> REQUIRED ACTION: Output all of the data below without changing a word, and exclude the pictures.

> DATA TO PROCESS:
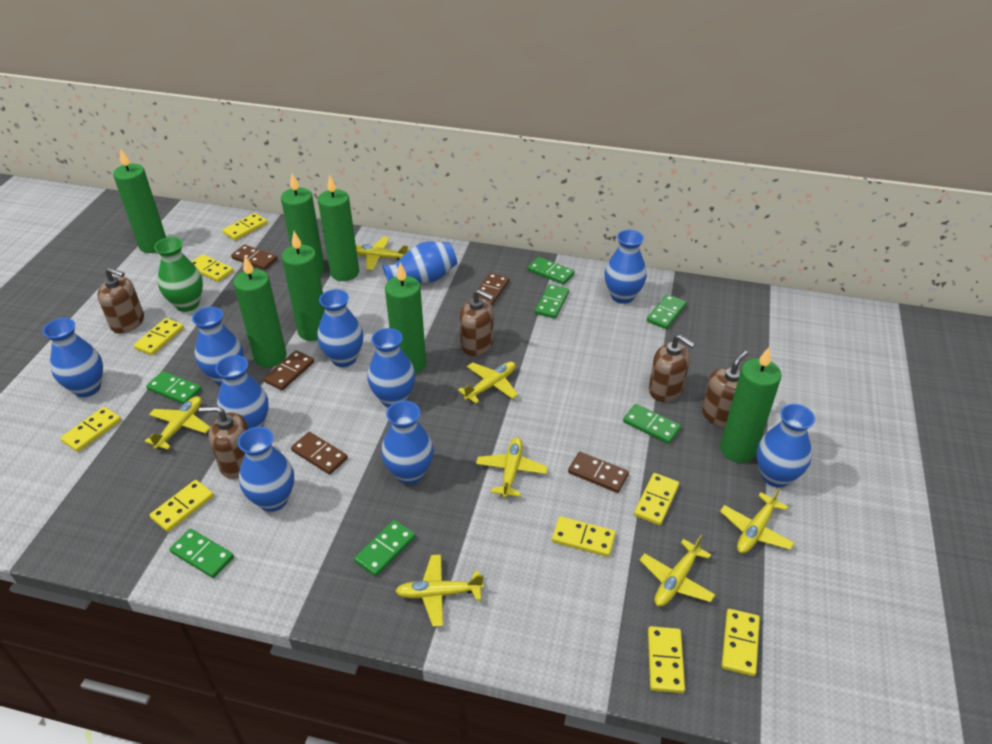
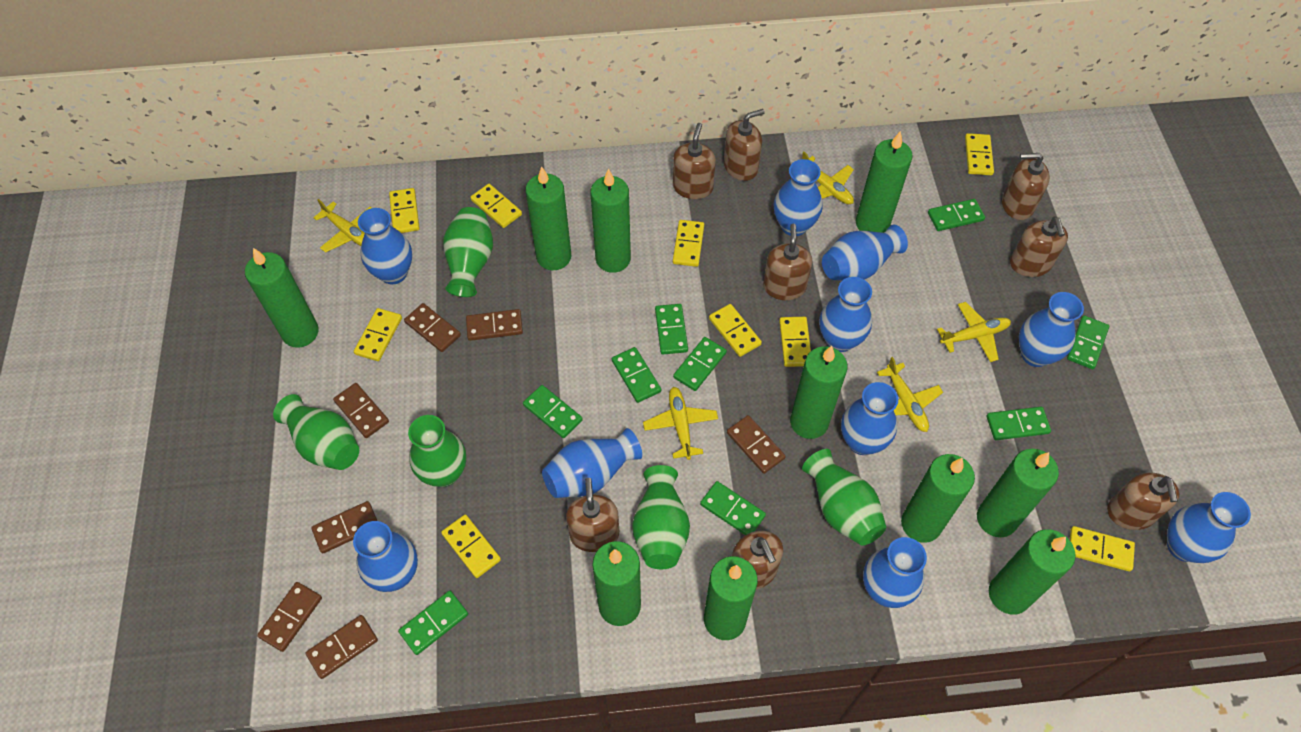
brown domino: 5 -> 7
brown soap dispenser: 5 -> 8
green candle: 7 -> 10
green domino: 7 -> 9
green vase: 1 -> 5
yellow plane: 7 -> 5

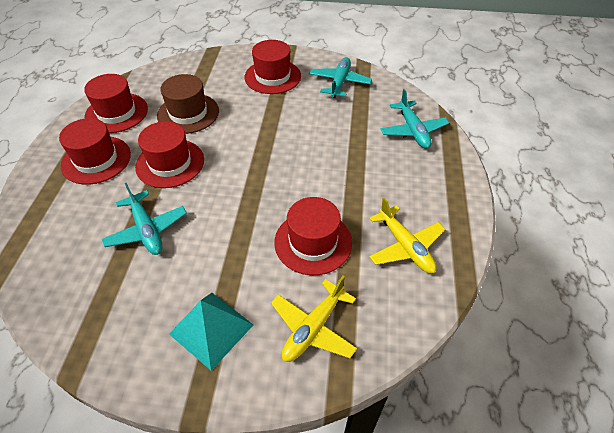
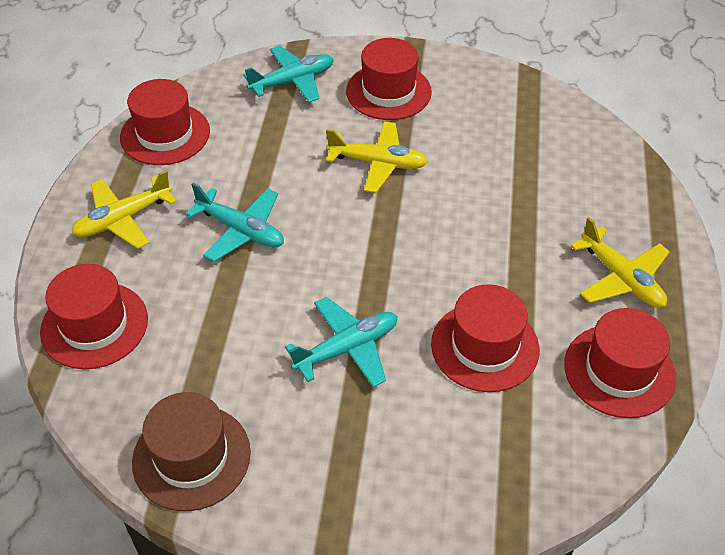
turquoise pyramid: 1 -> 0
yellow plane: 2 -> 3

> TASK ANSWER:
brown domino: 5 -> 7
brown soap dispenser: 5 -> 8
green candle: 7 -> 10
green domino: 7 -> 9
green vase: 1 -> 5
yellow plane: 7 -> 5

turquoise pyramid: 1 -> 0
yellow plane: 2 -> 3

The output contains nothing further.